(Beginning of INPUT DATA)

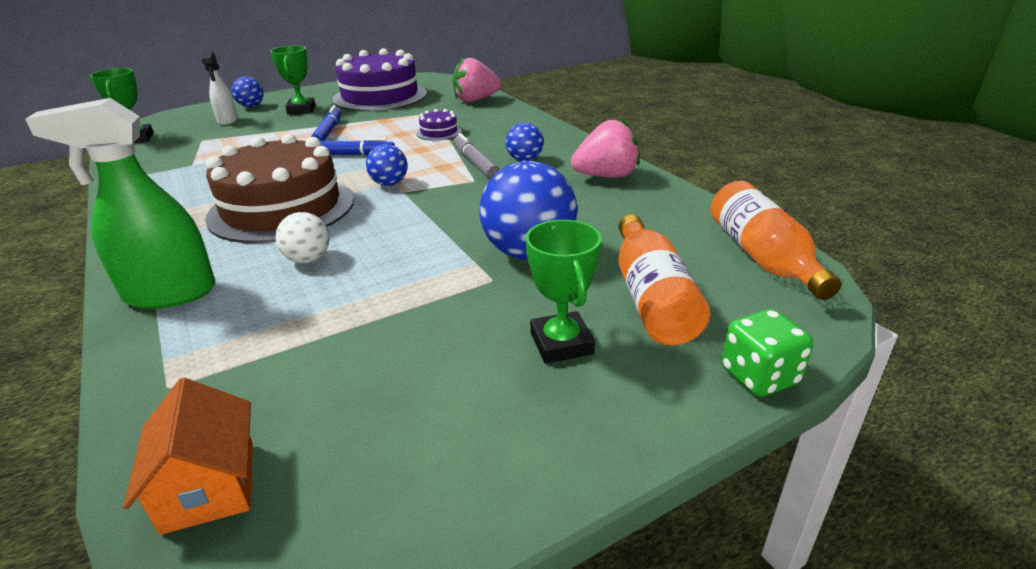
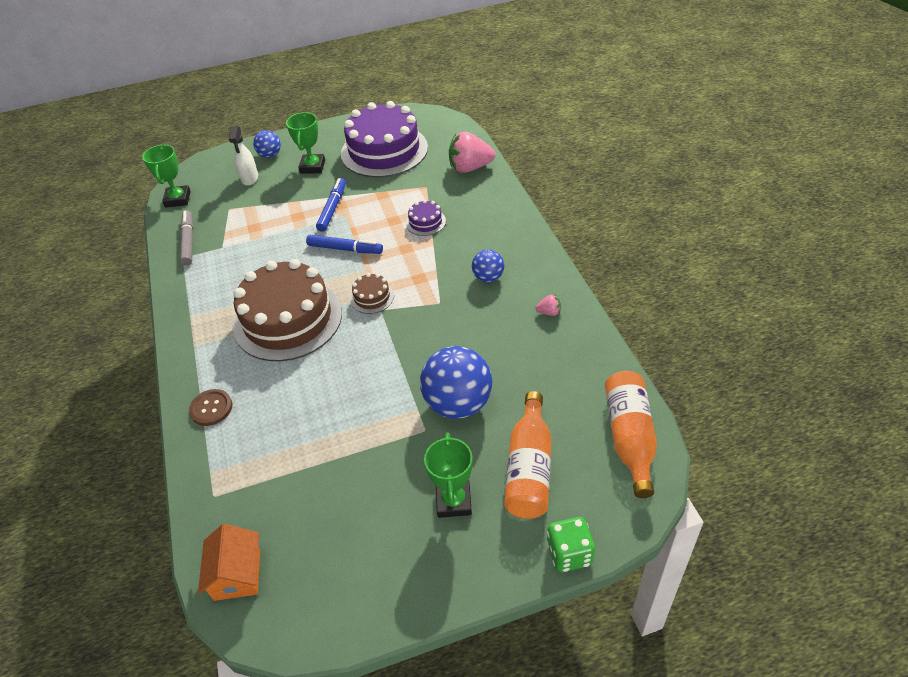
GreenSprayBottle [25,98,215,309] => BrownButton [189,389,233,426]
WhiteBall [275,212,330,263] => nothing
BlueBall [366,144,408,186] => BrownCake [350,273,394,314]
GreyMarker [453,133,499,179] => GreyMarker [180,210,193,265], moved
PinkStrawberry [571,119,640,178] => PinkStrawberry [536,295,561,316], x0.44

(End of INPUT DATA)

WHAT TO PRODUCE>
Exactly the lines from the one that holds "BlueBall [366,144,408,186] =>" through the final line of the records above should be written out, and only those.

FINISHED TASK>
BlueBall [366,144,408,186] => BrownCake [350,273,394,314]
GreyMarker [453,133,499,179] => GreyMarker [180,210,193,265], moved
PinkStrawberry [571,119,640,178] => PinkStrawberry [536,295,561,316], x0.44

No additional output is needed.